# Task to complete
Every record below must be set down again exactly as given.
===== Information given
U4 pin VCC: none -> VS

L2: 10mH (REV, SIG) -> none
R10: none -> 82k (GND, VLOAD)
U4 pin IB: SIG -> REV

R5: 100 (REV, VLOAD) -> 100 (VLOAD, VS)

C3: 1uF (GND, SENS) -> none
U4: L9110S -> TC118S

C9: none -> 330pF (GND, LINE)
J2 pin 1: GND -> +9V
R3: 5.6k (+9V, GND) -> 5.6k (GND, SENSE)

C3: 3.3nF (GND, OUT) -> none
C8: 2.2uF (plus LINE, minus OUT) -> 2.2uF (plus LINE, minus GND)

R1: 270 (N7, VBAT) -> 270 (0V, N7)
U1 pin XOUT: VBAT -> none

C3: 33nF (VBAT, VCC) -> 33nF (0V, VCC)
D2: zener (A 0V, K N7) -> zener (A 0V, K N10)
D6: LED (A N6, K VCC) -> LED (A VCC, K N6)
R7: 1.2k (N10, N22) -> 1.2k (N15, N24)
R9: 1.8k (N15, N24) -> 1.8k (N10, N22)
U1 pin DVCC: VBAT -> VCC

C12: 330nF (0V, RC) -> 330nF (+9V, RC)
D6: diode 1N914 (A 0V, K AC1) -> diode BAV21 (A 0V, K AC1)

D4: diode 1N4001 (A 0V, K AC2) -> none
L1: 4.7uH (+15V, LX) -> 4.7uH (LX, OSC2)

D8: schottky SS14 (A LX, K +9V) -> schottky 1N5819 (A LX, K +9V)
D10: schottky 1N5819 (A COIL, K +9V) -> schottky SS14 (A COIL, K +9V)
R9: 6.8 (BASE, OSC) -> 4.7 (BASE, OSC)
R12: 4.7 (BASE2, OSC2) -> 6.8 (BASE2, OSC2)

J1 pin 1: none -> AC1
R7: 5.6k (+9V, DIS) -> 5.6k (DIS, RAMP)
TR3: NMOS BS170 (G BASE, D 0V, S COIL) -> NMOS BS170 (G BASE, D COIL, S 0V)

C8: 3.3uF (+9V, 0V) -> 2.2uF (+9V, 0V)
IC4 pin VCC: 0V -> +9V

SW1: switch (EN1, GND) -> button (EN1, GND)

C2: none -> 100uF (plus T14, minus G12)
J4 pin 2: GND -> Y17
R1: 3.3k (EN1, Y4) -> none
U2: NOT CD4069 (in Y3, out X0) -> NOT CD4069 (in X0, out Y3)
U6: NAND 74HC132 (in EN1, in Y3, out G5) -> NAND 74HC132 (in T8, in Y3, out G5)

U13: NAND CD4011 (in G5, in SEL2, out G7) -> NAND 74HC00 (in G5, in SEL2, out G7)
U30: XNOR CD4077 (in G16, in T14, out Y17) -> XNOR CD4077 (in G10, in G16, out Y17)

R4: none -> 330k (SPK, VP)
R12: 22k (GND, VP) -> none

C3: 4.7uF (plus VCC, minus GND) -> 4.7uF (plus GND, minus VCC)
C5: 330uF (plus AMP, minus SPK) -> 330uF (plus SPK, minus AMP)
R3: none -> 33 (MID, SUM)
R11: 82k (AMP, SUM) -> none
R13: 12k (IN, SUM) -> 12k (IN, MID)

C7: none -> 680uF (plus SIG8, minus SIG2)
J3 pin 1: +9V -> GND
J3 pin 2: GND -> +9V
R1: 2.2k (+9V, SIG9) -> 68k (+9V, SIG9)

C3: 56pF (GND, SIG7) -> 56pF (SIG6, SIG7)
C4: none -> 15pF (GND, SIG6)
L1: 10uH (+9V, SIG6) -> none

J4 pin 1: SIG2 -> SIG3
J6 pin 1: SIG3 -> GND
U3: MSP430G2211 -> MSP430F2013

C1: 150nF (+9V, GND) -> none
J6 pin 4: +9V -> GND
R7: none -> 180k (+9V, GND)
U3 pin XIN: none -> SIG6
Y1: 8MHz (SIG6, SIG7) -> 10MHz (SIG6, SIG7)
==========
# Task output
U4 pin VCC: none -> VS

L2: 10mH (REV, SIG) -> none
R10: none -> 82k (GND, VLOAD)
U4 pin IB: SIG -> REV

R5: 100 (REV, VLOAD) -> 100 (VLOAD, VS)

C3: 1uF (GND, SENS) -> none
U4: L9110S -> TC118S

C9: none -> 330pF (GND, LINE)
J2 pin 1: GND -> +9V
R3: 5.6k (+9V, GND) -> 5.6k (GND, SENSE)

C3: 3.3nF (GND, OUT) -> none
C8: 2.2uF (plus LINE, minus OUT) -> 2.2uF (plus LINE, minus GND)

R1: 270 (N7, VBAT) -> 270 (0V, N7)
U1 pin XOUT: VBAT -> none

C3: 33nF (VBAT, VCC) -> 33nF (0V, VCC)
D2: zener (A 0V, K N7) -> zener (A 0V, K N10)
D6: LED (A N6, K VCC) -> LED (A VCC, K N6)
R7: 1.2k (N10, N22) -> 1.2k (N15, N24)
R9: 1.8k (N15, N24) -> 1.8k (N10, N22)
U1 pin DVCC: VBAT -> VCC

C12: 330nF (0V, RC) -> 330nF (+9V, RC)
D6: diode 1N914 (A 0V, K AC1) -> diode BAV21 (A 0V, K AC1)

D4: diode 1N4001 (A 0V, K AC2) -> none
L1: 4.7uH (+15V, LX) -> 4.7uH (LX, OSC2)

D8: schottky SS14 (A LX, K +9V) -> schottky 1N5819 (A LX, K +9V)
D10: schottky 1N5819 (A COIL, K +9V) -> schottky SS14 (A COIL, K +9V)
R9: 6.8 (BASE, OSC) -> 4.7 (BASE, OSC)
R12: 4.7 (BASE2, OSC2) -> 6.8 (BASE2, OSC2)

J1 pin 1: none -> AC1
R7: 5.6k (+9V, DIS) -> 5.6k (DIS, RAMP)
TR3: NMOS BS170 (G BASE, D 0V, S COIL) -> NMOS BS170 (G BASE, D COIL, S 0V)

C8: 3.3uF (+9V, 0V) -> 2.2uF (+9V, 0V)
IC4 pin VCC: 0V -> +9V

SW1: switch (EN1, GND) -> button (EN1, GND)

C2: none -> 100uF (plus T14, minus G12)
J4 pin 2: GND -> Y17
R1: 3.3k (EN1, Y4) -> none
U2: NOT CD4069 (in Y3, out X0) -> NOT CD4069 (in X0, out Y3)
U6: NAND 74HC132 (in EN1, in Y3, out G5) -> NAND 74HC132 (in T8, in Y3, out G5)

U13: NAND CD4011 (in G5, in SEL2, out G7) -> NAND 74HC00 (in G5, in SEL2, out G7)
U30: XNOR CD4077 (in G16, in T14, out Y17) -> XNOR CD4077 (in G10, in G16, out Y17)

R4: none -> 330k (SPK, VP)
R12: 22k (GND, VP) -> none

C3: 4.7uF (plus VCC, minus GND) -> 4.7uF (plus GND, minus VCC)
C5: 330uF (plus AMP, minus SPK) -> 330uF (plus SPK, minus AMP)
R3: none -> 33 (MID, SUM)
R11: 82k (AMP, SUM) -> none
R13: 12k (IN, SUM) -> 12k (IN, MID)

C7: none -> 680uF (plus SIG8, minus SIG2)
J3 pin 1: +9V -> GND
J3 pin 2: GND -> +9V
R1: 2.2k (+9V, SIG9) -> 68k (+9V, SIG9)

C3: 56pF (GND, SIG7) -> 56pF (SIG6, SIG7)
C4: none -> 15pF (GND, SIG6)
L1: 10uH (+9V, SIG6) -> none

J4 pin 1: SIG2 -> SIG3
J6 pin 1: SIG3 -> GND
U3: MSP430G2211 -> MSP430F2013

C1: 150nF (+9V, GND) -> none
J6 pin 4: +9V -> GND
R7: none -> 180k (+9V, GND)
U3 pin XIN: none -> SIG6
Y1: 8MHz (SIG6, SIG7) -> 10MHz (SIG6, SIG7)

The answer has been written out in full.